- **Problem to work on**
Exactly the lines from the one with "camera: 120 degrees left, 5 degrees up" through the end of the records below are needed, minus any pictures.

- **Data provided**

----

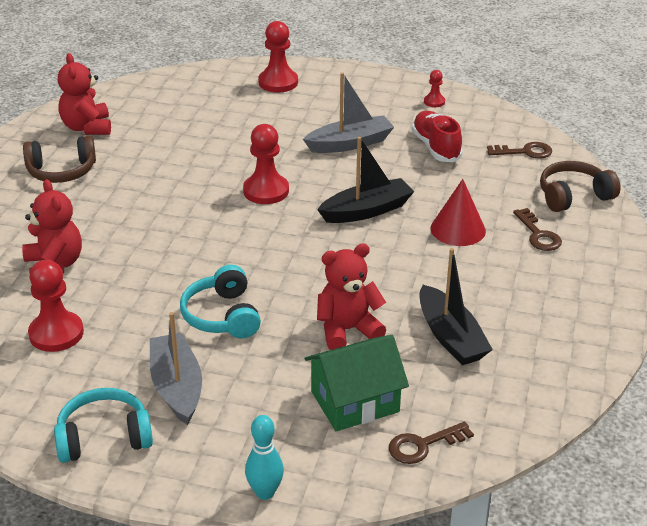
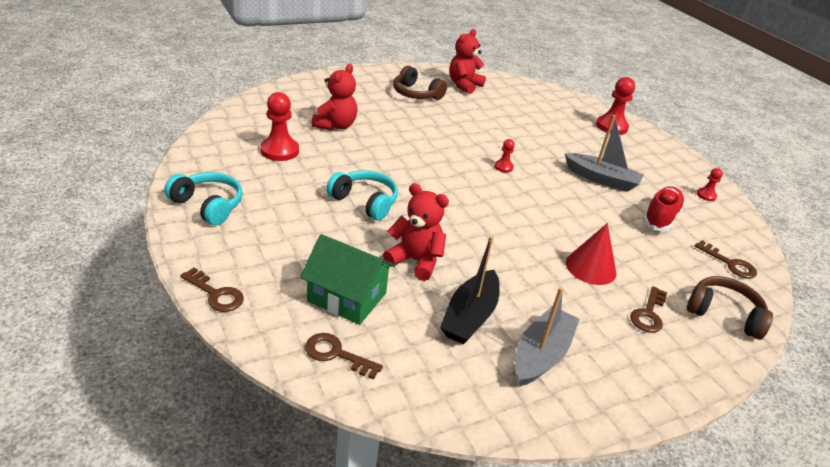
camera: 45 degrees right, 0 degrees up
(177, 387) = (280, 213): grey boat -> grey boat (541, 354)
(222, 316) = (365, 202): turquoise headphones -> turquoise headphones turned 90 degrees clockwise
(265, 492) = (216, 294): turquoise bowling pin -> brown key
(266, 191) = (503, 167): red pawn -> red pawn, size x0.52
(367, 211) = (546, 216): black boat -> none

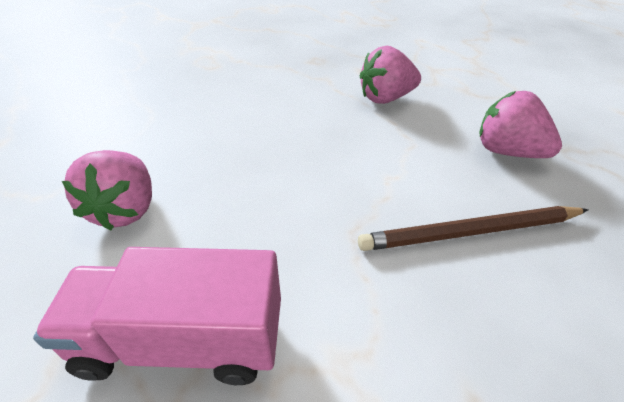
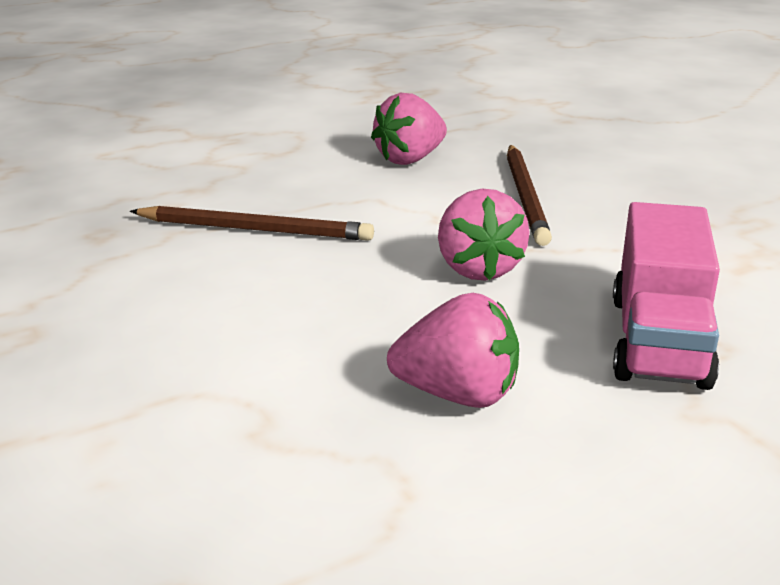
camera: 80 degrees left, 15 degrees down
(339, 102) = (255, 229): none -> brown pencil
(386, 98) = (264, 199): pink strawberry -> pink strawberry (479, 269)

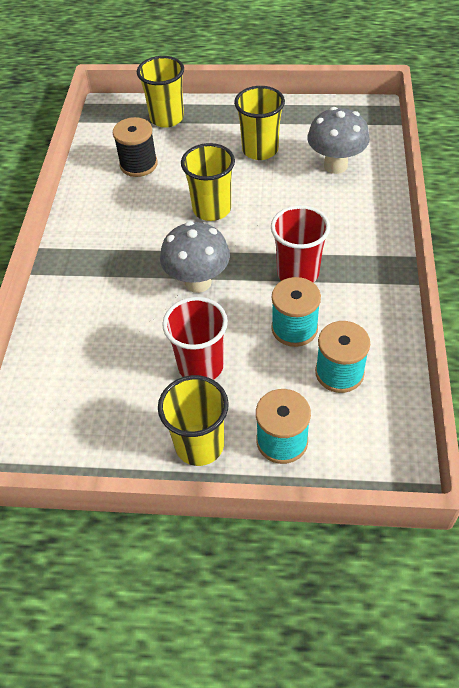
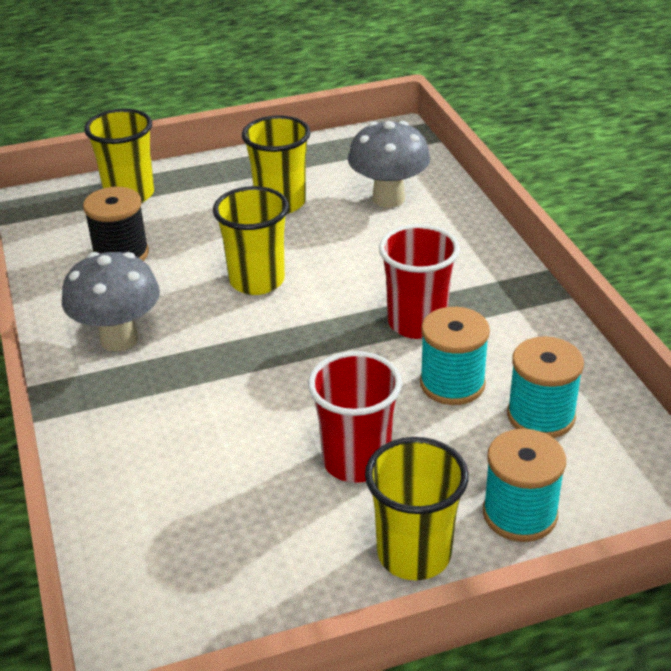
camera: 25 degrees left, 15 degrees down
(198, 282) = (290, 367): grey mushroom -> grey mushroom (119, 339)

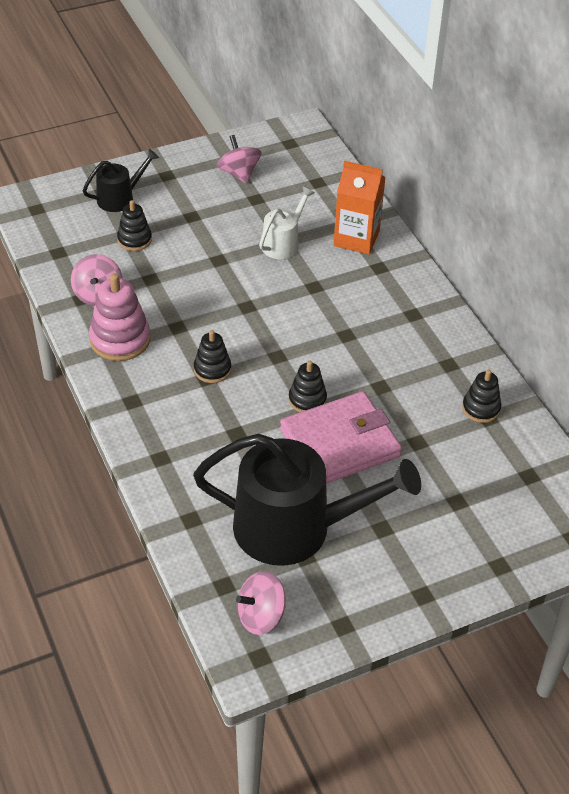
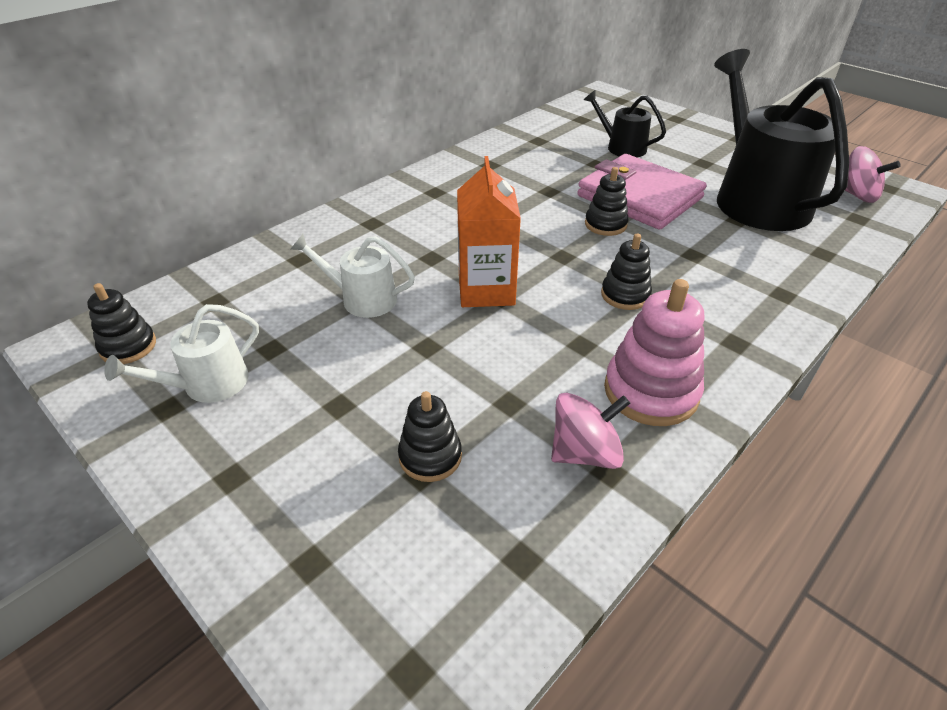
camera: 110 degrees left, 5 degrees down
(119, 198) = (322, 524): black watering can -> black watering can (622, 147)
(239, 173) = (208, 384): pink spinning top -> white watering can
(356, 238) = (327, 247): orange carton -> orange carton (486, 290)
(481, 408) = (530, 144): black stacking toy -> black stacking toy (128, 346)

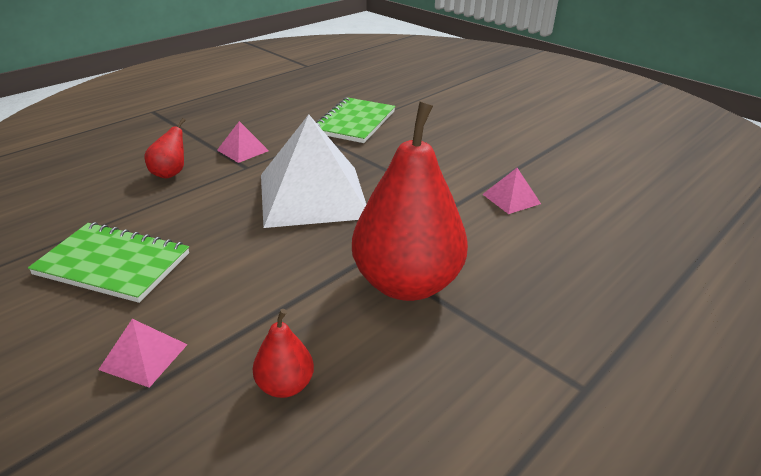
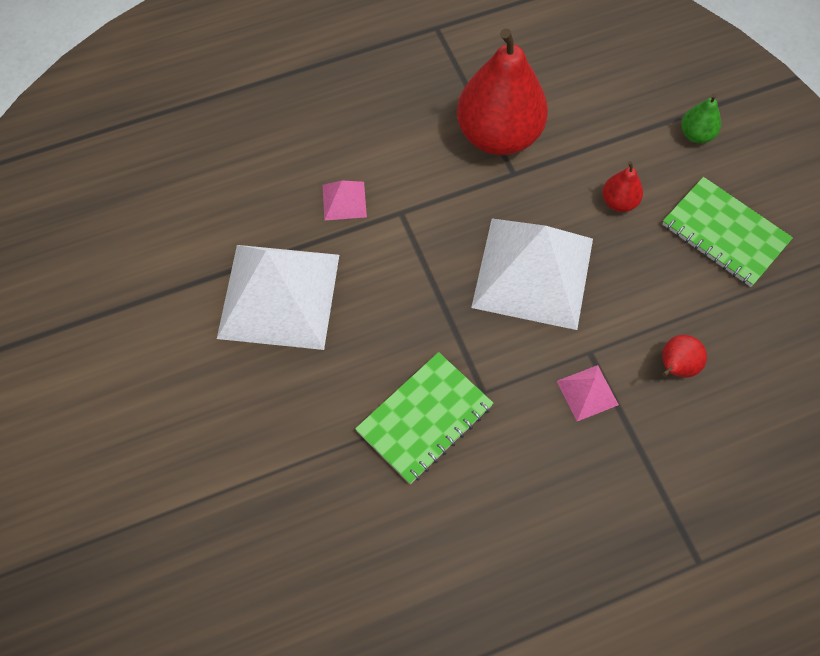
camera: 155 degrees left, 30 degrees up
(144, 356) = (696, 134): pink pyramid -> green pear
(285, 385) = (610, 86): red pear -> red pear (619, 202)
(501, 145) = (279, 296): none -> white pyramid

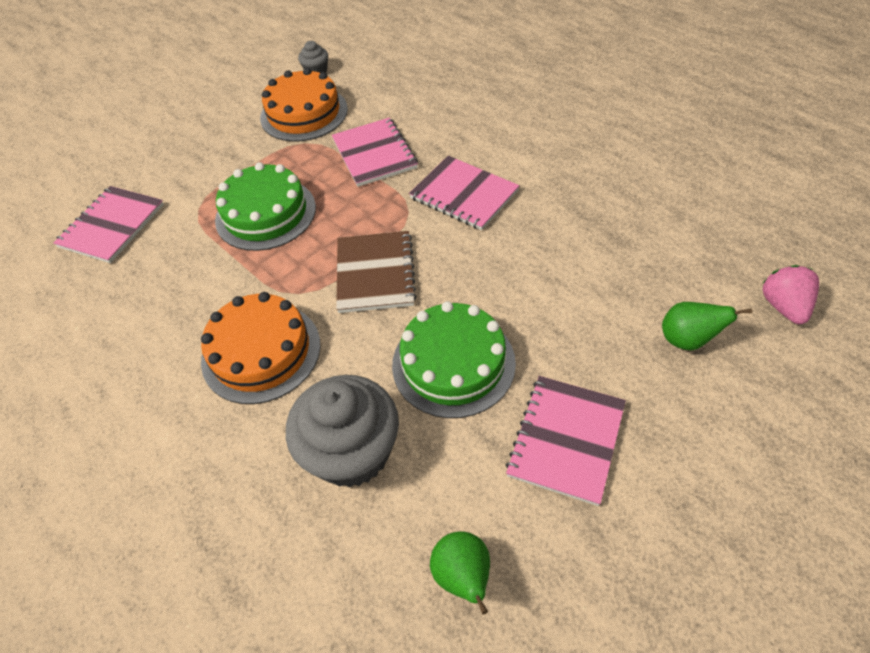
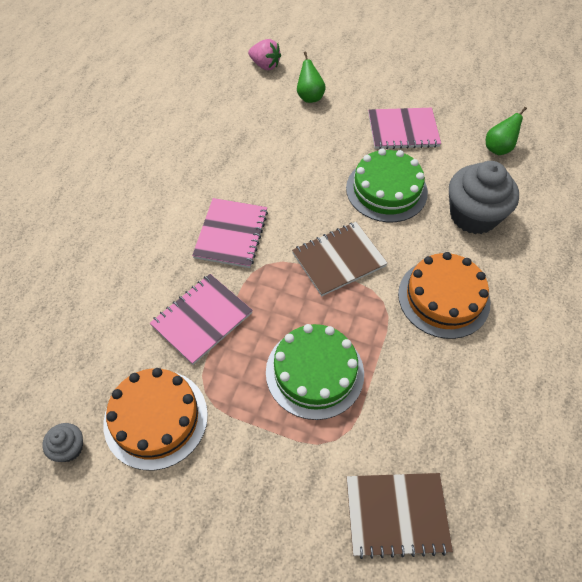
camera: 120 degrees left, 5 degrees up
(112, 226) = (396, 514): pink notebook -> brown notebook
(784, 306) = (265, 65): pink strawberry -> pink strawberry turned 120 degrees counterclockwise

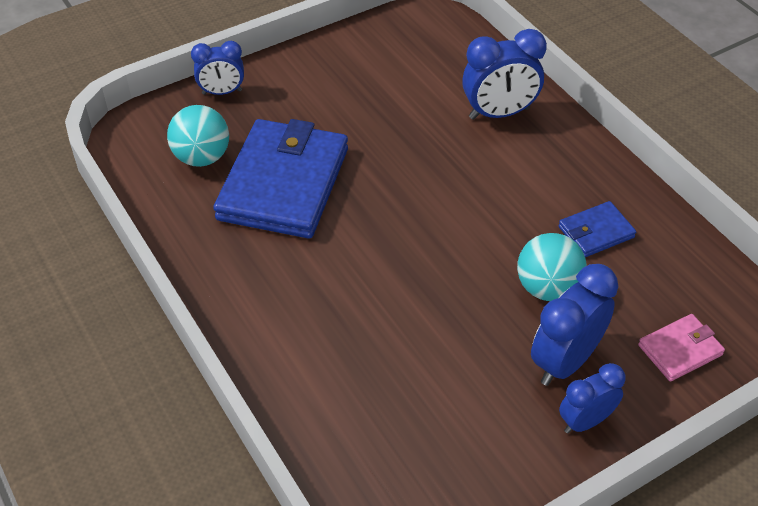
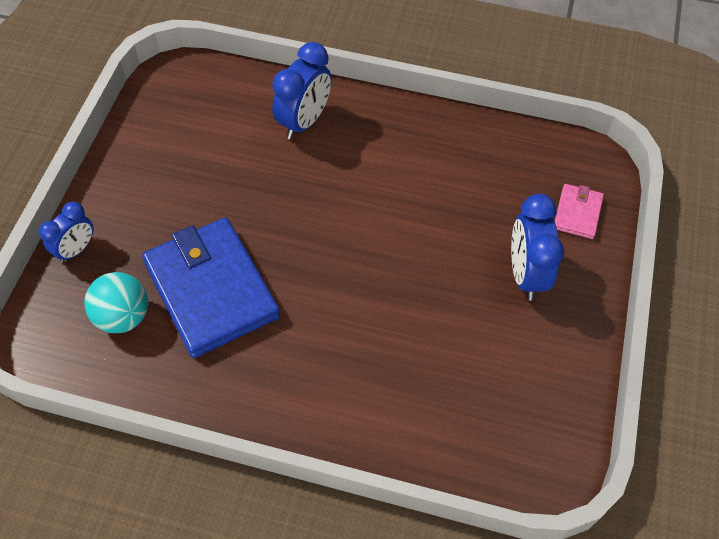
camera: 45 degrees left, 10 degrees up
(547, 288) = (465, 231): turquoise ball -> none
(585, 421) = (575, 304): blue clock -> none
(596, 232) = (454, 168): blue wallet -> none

----

- **Response to this task**
camera: 120 degrees left, 5 degrees up
(112, 226) = (396, 514): pink notebook -> brown notebook
(784, 306) = (265, 65): pink strawberry -> pink strawberry turned 120 degrees counterclockwise

camera: 45 degrees left, 10 degrees up
(547, 288) = (465, 231): turquoise ball -> none
(585, 421) = (575, 304): blue clock -> none
(596, 232) = (454, 168): blue wallet -> none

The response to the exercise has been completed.